● Exercise aim: Read the entries that follow and give each one again precisely.

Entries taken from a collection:
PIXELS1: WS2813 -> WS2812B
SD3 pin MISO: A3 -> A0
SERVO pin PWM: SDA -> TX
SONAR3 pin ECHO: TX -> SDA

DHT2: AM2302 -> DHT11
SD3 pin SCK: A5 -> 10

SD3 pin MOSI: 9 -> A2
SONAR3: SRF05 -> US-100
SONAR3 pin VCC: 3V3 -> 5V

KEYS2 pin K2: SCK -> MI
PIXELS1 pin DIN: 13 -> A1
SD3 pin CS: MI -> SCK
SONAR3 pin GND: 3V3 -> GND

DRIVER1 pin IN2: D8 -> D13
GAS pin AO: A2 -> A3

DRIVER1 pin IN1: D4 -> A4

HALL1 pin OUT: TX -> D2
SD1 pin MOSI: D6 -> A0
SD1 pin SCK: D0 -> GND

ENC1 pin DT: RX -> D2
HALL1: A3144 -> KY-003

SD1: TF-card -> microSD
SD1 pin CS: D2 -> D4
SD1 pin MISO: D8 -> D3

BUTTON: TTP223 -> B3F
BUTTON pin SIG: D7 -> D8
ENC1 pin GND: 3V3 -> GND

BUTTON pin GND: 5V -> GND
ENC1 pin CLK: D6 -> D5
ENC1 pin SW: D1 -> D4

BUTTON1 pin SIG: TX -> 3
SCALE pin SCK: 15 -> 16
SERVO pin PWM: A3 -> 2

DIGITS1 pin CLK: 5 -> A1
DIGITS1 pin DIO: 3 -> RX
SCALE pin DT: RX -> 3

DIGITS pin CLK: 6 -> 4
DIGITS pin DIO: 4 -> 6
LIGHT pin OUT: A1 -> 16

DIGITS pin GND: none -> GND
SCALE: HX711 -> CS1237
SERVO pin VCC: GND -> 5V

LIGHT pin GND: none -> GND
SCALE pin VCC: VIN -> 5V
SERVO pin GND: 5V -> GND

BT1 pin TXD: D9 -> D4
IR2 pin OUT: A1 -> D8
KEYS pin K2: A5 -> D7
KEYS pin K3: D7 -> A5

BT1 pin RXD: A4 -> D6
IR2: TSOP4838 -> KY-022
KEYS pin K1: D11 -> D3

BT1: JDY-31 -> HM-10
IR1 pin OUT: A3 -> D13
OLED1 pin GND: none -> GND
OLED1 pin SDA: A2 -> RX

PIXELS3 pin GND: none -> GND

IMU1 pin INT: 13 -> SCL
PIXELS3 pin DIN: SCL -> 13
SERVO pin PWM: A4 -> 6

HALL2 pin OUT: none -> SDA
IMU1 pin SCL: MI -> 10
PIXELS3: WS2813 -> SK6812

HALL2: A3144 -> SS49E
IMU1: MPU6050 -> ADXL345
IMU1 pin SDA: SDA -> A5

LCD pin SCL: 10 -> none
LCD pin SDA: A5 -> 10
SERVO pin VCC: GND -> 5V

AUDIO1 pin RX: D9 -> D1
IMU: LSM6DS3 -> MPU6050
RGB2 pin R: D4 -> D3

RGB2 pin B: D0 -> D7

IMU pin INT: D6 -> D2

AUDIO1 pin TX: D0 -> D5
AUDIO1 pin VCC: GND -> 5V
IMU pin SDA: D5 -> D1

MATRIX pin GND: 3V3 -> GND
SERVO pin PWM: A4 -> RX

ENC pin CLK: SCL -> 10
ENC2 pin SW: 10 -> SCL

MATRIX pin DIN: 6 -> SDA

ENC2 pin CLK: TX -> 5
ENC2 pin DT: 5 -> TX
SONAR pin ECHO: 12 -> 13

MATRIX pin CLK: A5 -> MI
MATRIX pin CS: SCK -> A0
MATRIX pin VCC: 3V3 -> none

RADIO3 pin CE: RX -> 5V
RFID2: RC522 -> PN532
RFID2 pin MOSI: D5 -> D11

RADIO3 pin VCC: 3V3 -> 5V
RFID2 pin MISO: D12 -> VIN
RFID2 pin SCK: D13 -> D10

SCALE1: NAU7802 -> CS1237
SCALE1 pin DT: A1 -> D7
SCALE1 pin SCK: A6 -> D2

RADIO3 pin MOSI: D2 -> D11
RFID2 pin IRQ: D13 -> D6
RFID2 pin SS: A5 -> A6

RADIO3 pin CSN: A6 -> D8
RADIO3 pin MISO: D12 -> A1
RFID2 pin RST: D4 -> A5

● Exercise solution:
PIXELS1: WS2813 -> WS2812B
SD3 pin MISO: A3 -> A0
SERVO pin PWM: SDA -> TX
SONAR3 pin ECHO: TX -> SDA

DHT2: AM2302 -> DHT11
SD3 pin SCK: A5 -> 10

SD3 pin MOSI: 9 -> A2
SONAR3: SRF05 -> US-100
SONAR3 pin VCC: 3V3 -> 5V

KEYS2 pin K2: SCK -> MI
PIXELS1 pin DIN: 13 -> A1
SD3 pin CS: MI -> SCK
SONAR3 pin GND: 3V3 -> GND

DRIVER1 pin IN2: D8 -> D13
GAS pin AO: A2 -> A3

DRIVER1 pin IN1: D4 -> A4

HALL1 pin OUT: TX -> D2
SD1 pin MOSI: D6 -> A0
SD1 pin SCK: D0 -> GND

ENC1 pin DT: RX -> D2
HALL1: A3144 -> KY-003

SD1: TF-card -> microSD
SD1 pin CS: D2 -> D4
SD1 pin MISO: D8 -> D3

BUTTON: TTP223 -> B3F
BUTTON pin SIG: D7 -> D8
ENC1 pin GND: 3V3 -> GND

BUTTON pin GND: 5V -> GND
ENC1 pin CLK: D6 -> D5
ENC1 pin SW: D1 -> D4

BUTTON1 pin SIG: TX -> 3
SCALE pin SCK: 15 -> 16
SERVO pin PWM: A3 -> 2

DIGITS1 pin CLK: 5 -> A1
DIGITS1 pin DIO: 3 -> RX
SCALE pin DT: RX -> 3

DIGITS pin CLK: 6 -> 4
DIGITS pin DIO: 4 -> 6
LIGHT pin OUT: A1 -> 16

DIGITS pin GND: none -> GND
SCALE: HX711 -> CS1237
SERVO pin VCC: GND -> 5V

LIGHT pin GND: none -> GND
SCALE pin VCC: VIN -> 5V
SERVO pin GND: 5V -> GND

BT1 pin TXD: D9 -> D4
IR2 pin OUT: A1 -> D8
KEYS pin K2: A5 -> D7
KEYS pin K3: D7 -> A5

BT1 pin RXD: A4 -> D6
IR2: TSOP4838 -> KY-022
KEYS pin K1: D11 -> D3

BT1: JDY-31 -> HM-10
IR1 pin OUT: A3 -> D13
OLED1 pin GND: none -> GND
OLED1 pin SDA: A2 -> RX

PIXELS3 pin GND: none -> GND

IMU1 pin INT: 13 -> SCL
PIXELS3 pin DIN: SCL -> 13
SERVO pin PWM: A4 -> 6

HALL2 pin OUT: none -> SDA
IMU1 pin SCL: MI -> 10
PIXELS3: WS2813 -> SK6812

HALL2: A3144 -> SS49E
IMU1: MPU6050 -> ADXL345
IMU1 pin SDA: SDA -> A5

LCD pin SCL: 10 -> none
LCD pin SDA: A5 -> 10
SERVO pin VCC: GND -> 5V

AUDIO1 pin RX: D9 -> D1
IMU: LSM6DS3 -> MPU6050
RGB2 pin R: D4 -> D3

RGB2 pin B: D0 -> D7

IMU pin INT: D6 -> D2

AUDIO1 pin TX: D0 -> D5
AUDIO1 pin VCC: GND -> 5V
IMU pin SDA: D5 -> D1

MATRIX pin GND: 3V3 -> GND
SERVO pin PWM: A4 -> RX

ENC pin CLK: SCL -> 10
ENC2 pin SW: 10 -> SCL

MATRIX pin DIN: 6 -> SDA

ENC2 pin CLK: TX -> 5
ENC2 pin DT: 5 -> TX
SONAR pin ECHO: 12 -> 13

MATRIX pin CLK: A5 -> MI
MATRIX pin CS: SCK -> A0
MATRIX pin VCC: 3V3 -> none

RADIO3 pin CE: RX -> 5V
RFID2: RC522 -> PN532
RFID2 pin MOSI: D5 -> D11

RADIO3 pin VCC: 3V3 -> 5V
RFID2 pin MISO: D12 -> VIN
RFID2 pin SCK: D13 -> D10

SCALE1: NAU7802 -> CS1237
SCALE1 pin DT: A1 -> D7
SCALE1 pin SCK: A6 -> D2

RADIO3 pin MOSI: D2 -> D11
RFID2 pin IRQ: D13 -> D6
RFID2 pin SS: A5 -> A6

RADIO3 pin CSN: A6 -> D8
RADIO3 pin MISO: D12 -> A1
RFID2 pin RST: D4 -> A5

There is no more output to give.